Task instructions: The answer must consist only of the lines from the line with "black L-shape: (616, 159)" to the line with "brown semicircle: (201, 825)", both included, exactly as they stand below.

Colored geometric primitive data:
=== Section Start ===

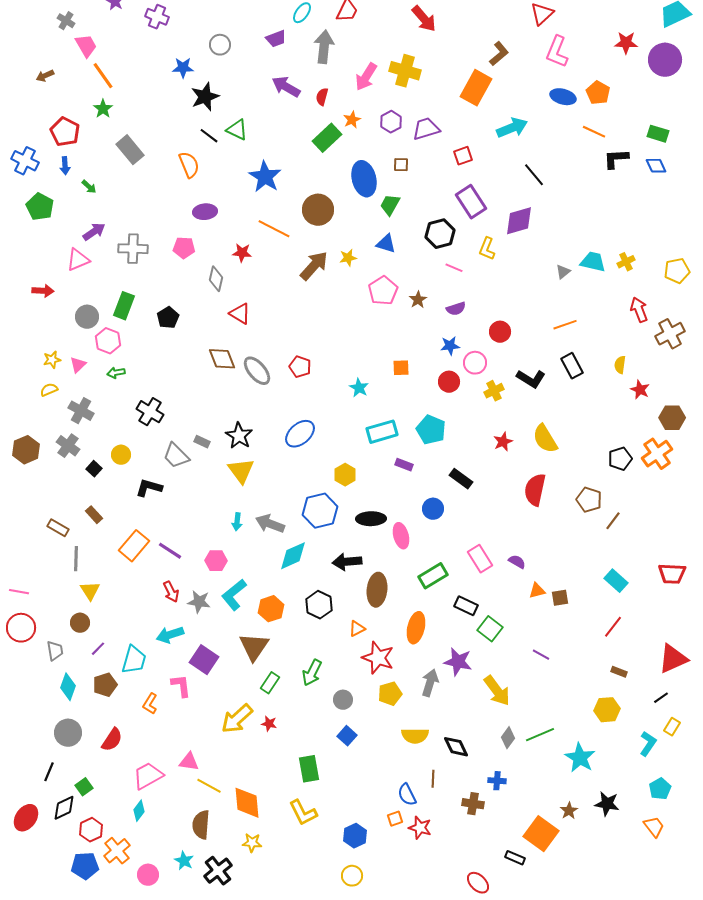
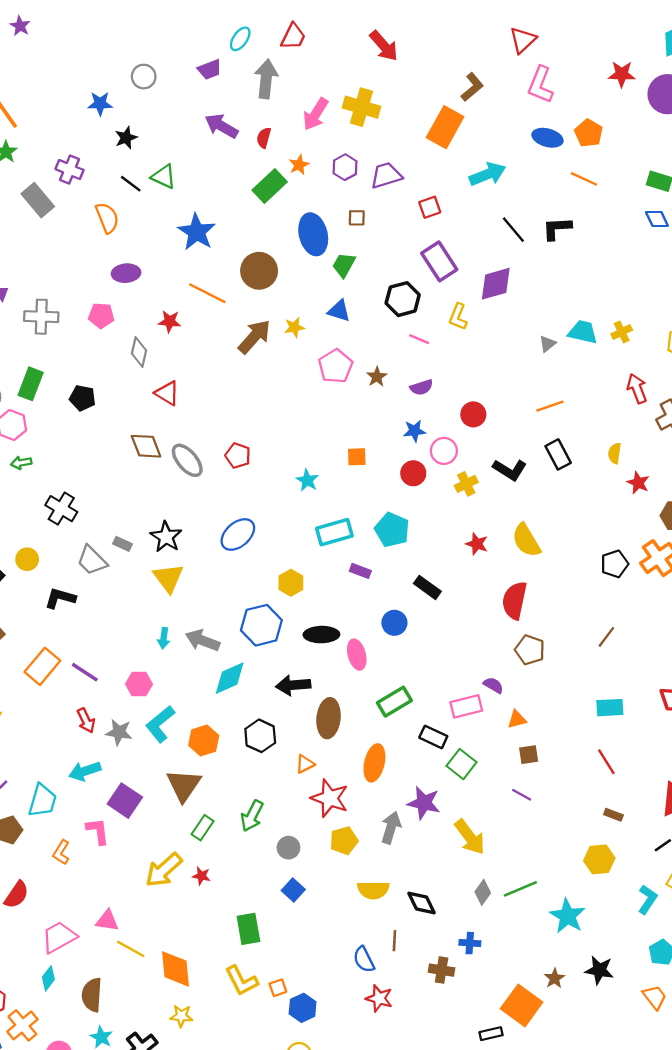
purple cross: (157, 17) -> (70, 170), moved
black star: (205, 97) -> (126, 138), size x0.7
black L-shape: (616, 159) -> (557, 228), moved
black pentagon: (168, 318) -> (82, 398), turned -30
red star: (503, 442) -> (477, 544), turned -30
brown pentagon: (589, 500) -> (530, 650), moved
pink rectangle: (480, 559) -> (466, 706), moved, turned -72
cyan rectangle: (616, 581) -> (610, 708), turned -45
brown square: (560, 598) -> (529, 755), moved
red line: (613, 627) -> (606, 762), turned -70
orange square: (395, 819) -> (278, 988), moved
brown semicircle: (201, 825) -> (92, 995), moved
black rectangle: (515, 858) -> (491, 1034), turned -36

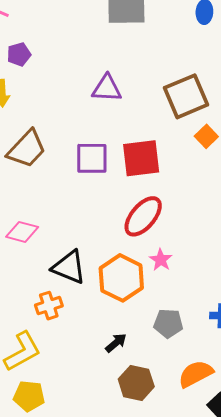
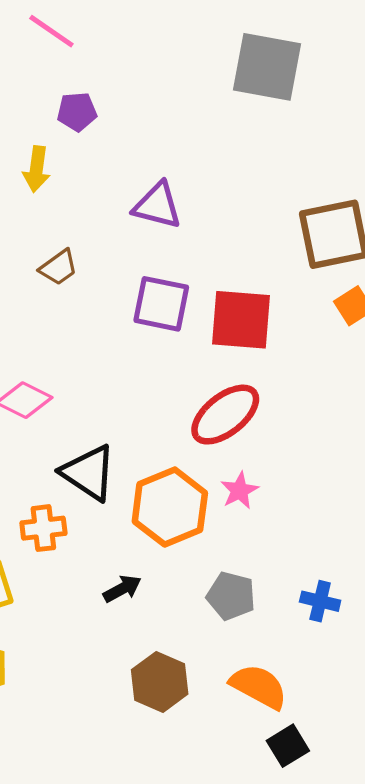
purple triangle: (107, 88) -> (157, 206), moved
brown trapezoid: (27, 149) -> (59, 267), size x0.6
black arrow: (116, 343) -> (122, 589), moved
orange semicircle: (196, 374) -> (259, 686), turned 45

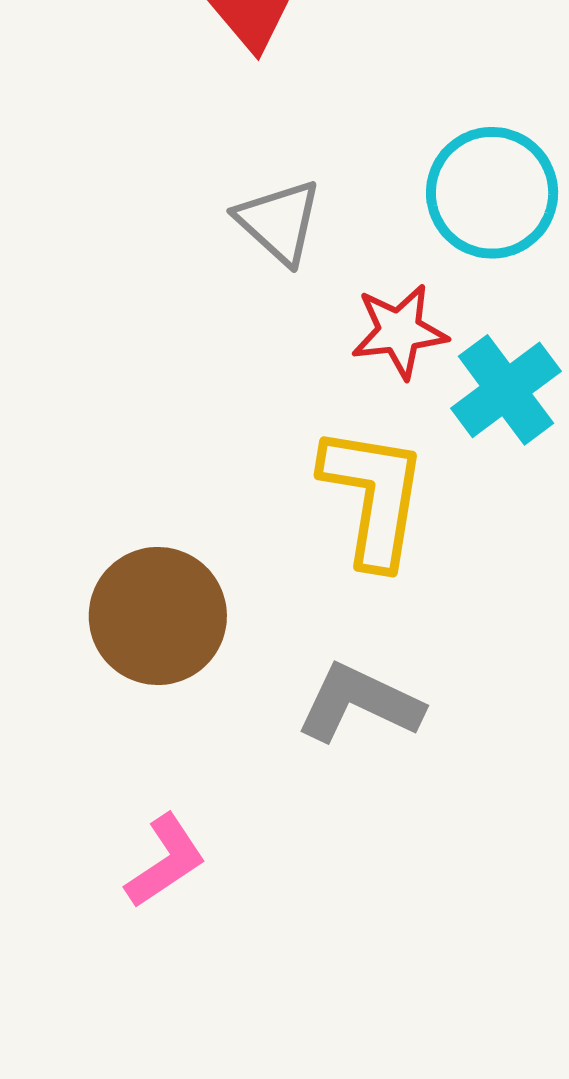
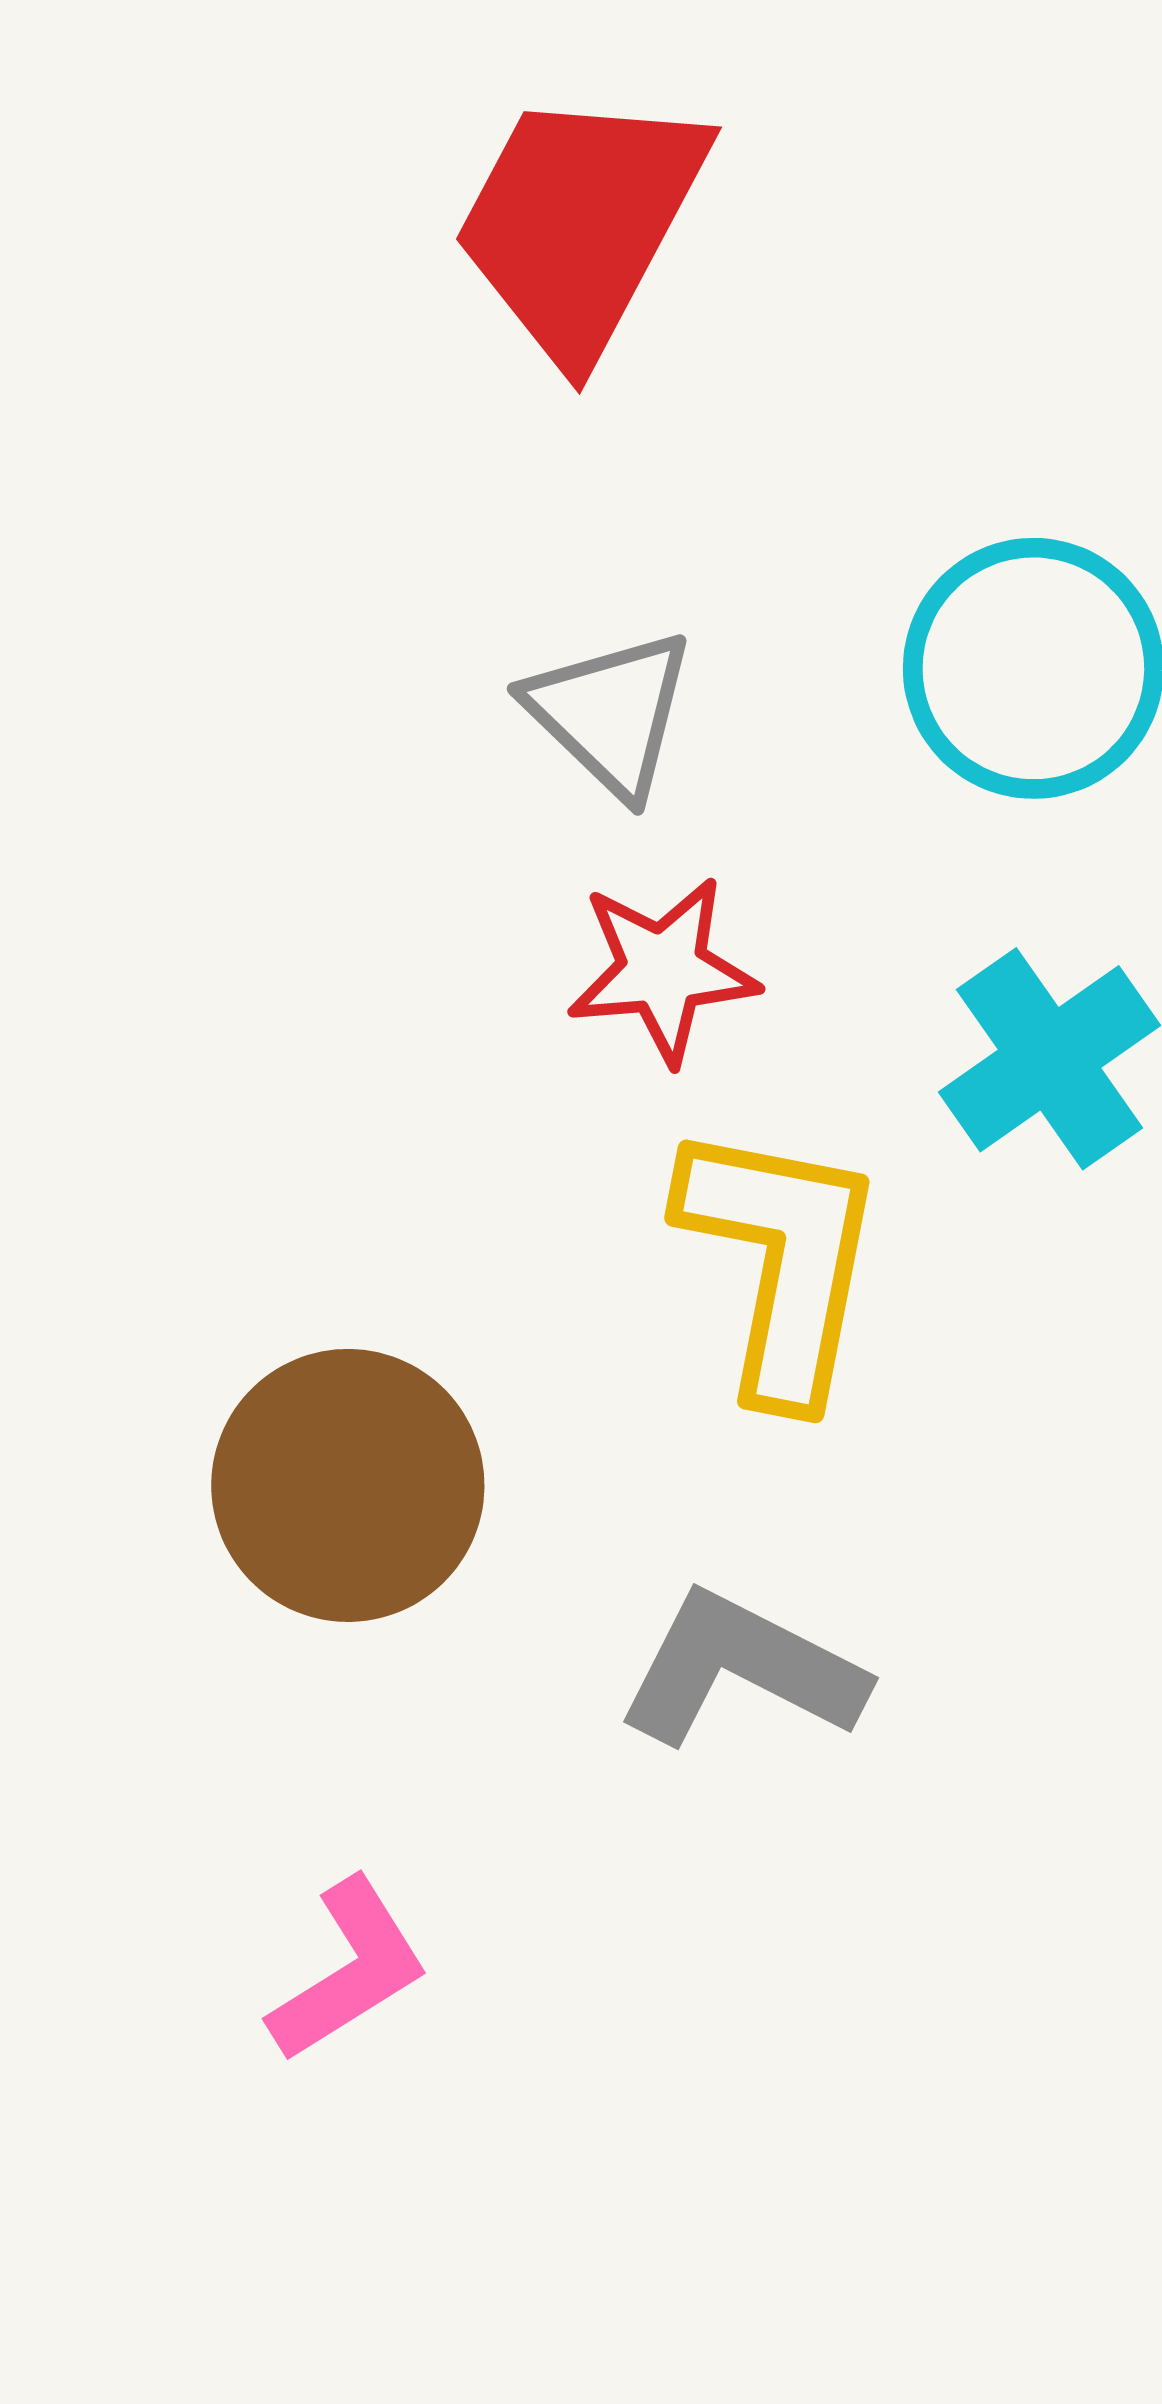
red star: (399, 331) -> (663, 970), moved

=== Section End ===

Answer to the problem:
black L-shape: (616, 159) -> (557, 228), moved
black pentagon: (168, 318) -> (82, 398), turned -30
red star: (503, 442) -> (477, 544), turned -30
brown pentagon: (589, 500) -> (530, 650), moved
pink rectangle: (480, 559) -> (466, 706), moved, turned -72
cyan rectangle: (616, 581) -> (610, 708), turned -45
brown square: (560, 598) -> (529, 755), moved
red line: (613, 627) -> (606, 762), turned -70
orange square: (395, 819) -> (278, 988), moved
brown semicircle: (201, 825) -> (92, 995), moved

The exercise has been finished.